(Data Opens)

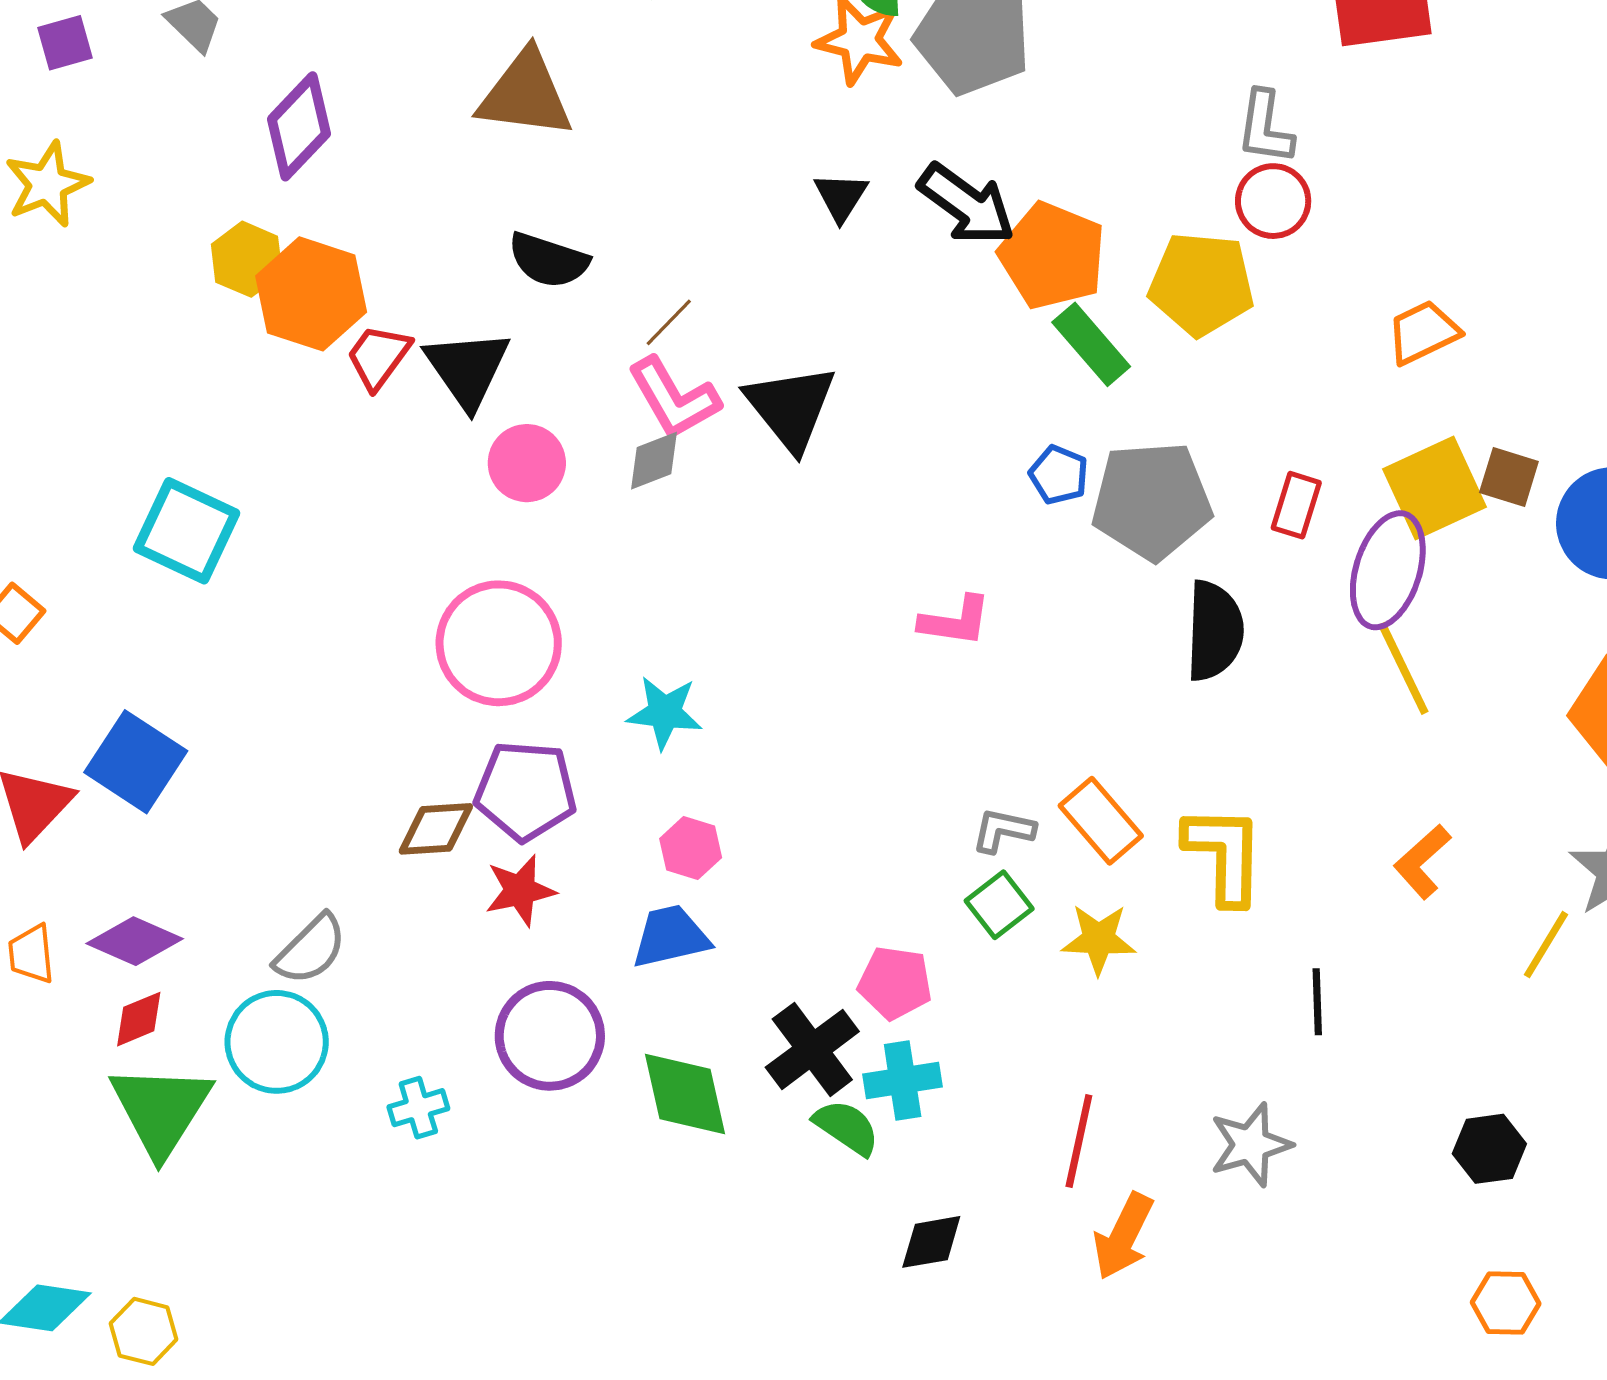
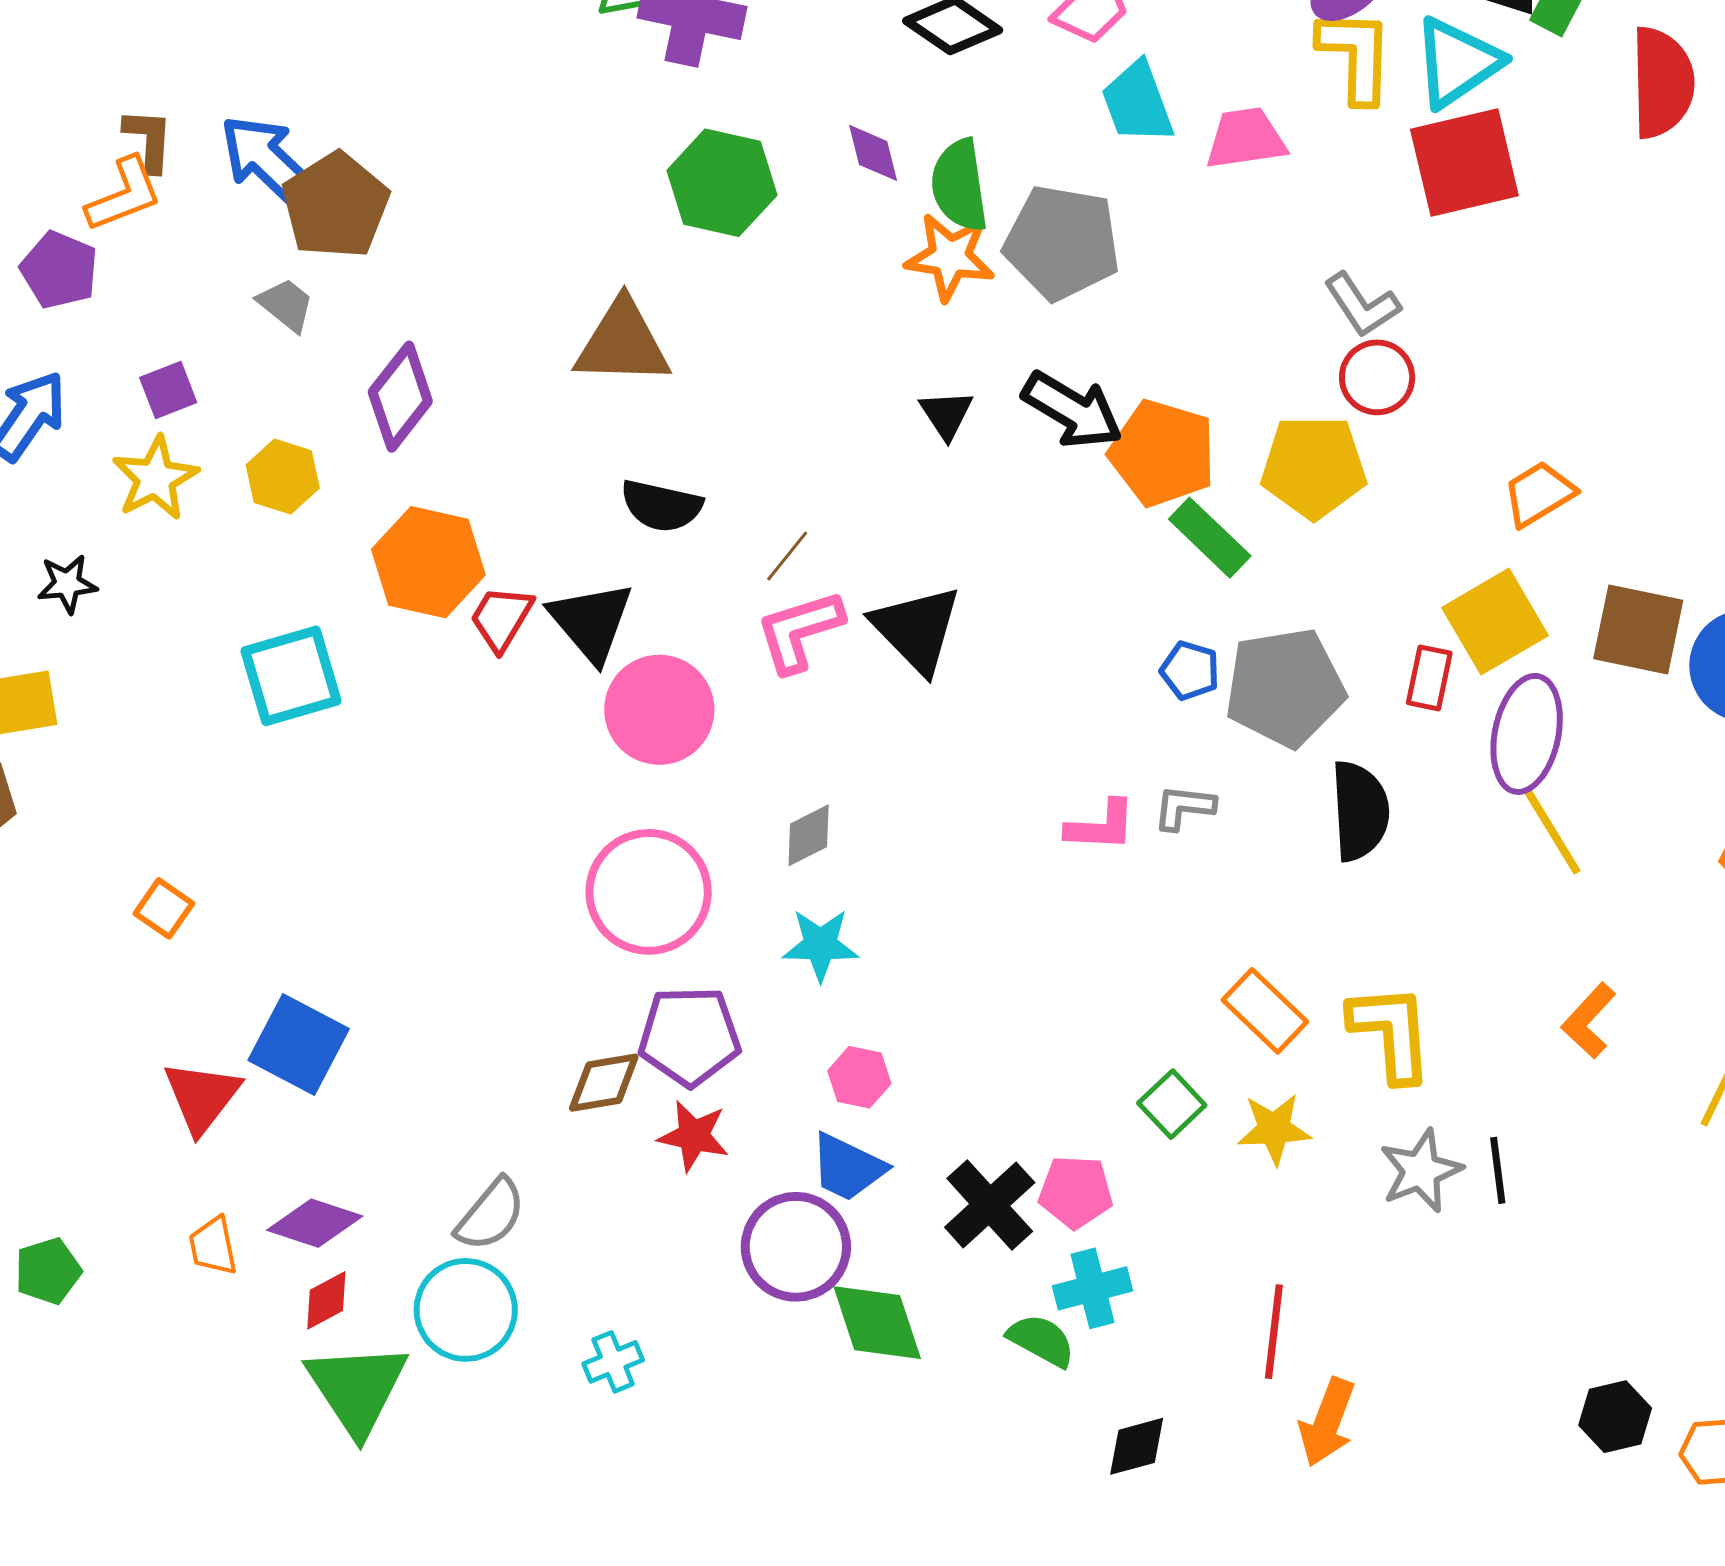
purple square: (65, 43) -> (168, 390), moved
gray L-shape: (1265, 127) -> (1362, 305), turned -36
yellow hexagon: (247, 259) -> (283, 477), moved
pink L-shape: (674, 398) -> (799, 631), turned 108
gray diamond: (654, 461) -> (809, 835), moved
pink circle: (527, 463) -> (659, 710), size x1.4
brown square: (1509, 477) -> (1638, 630), size x1.6
yellow square: (1434, 488) -> (1495, 622), moved
cyan square: (187, 531) -> (291, 676), moved, turned -36
gray L-shape: (1003, 830) -> (1184, 807), moved
red star: (520, 890) -> (694, 1136), turned 30
blue trapezoid: (671, 937) -> (848, 1167), turned -136
purple circle: (550, 1036) -> (796, 1247), moved
black cross: (812, 1049) -> (990, 1205), moved
gray star: (1251, 1145) -> (1421, 1171), moved
black hexagon: (1489, 1149) -> (1615, 1417), moved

(Data Closes)

§ Task prompt
Could you please write out the entries exactly as they are, with every picture left out?

§ Response area
purple square: (65, 43) -> (168, 390), moved
gray L-shape: (1265, 127) -> (1362, 305), turned -36
yellow hexagon: (247, 259) -> (283, 477), moved
pink L-shape: (674, 398) -> (799, 631), turned 108
gray diamond: (654, 461) -> (809, 835), moved
pink circle: (527, 463) -> (659, 710), size x1.4
brown square: (1509, 477) -> (1638, 630), size x1.6
yellow square: (1434, 488) -> (1495, 622), moved
cyan square: (187, 531) -> (291, 676), moved, turned -36
gray L-shape: (1003, 830) -> (1184, 807), moved
red star: (520, 890) -> (694, 1136), turned 30
blue trapezoid: (671, 937) -> (848, 1167), turned -136
purple circle: (550, 1036) -> (796, 1247), moved
black cross: (812, 1049) -> (990, 1205), moved
gray star: (1251, 1145) -> (1421, 1171), moved
black hexagon: (1489, 1149) -> (1615, 1417), moved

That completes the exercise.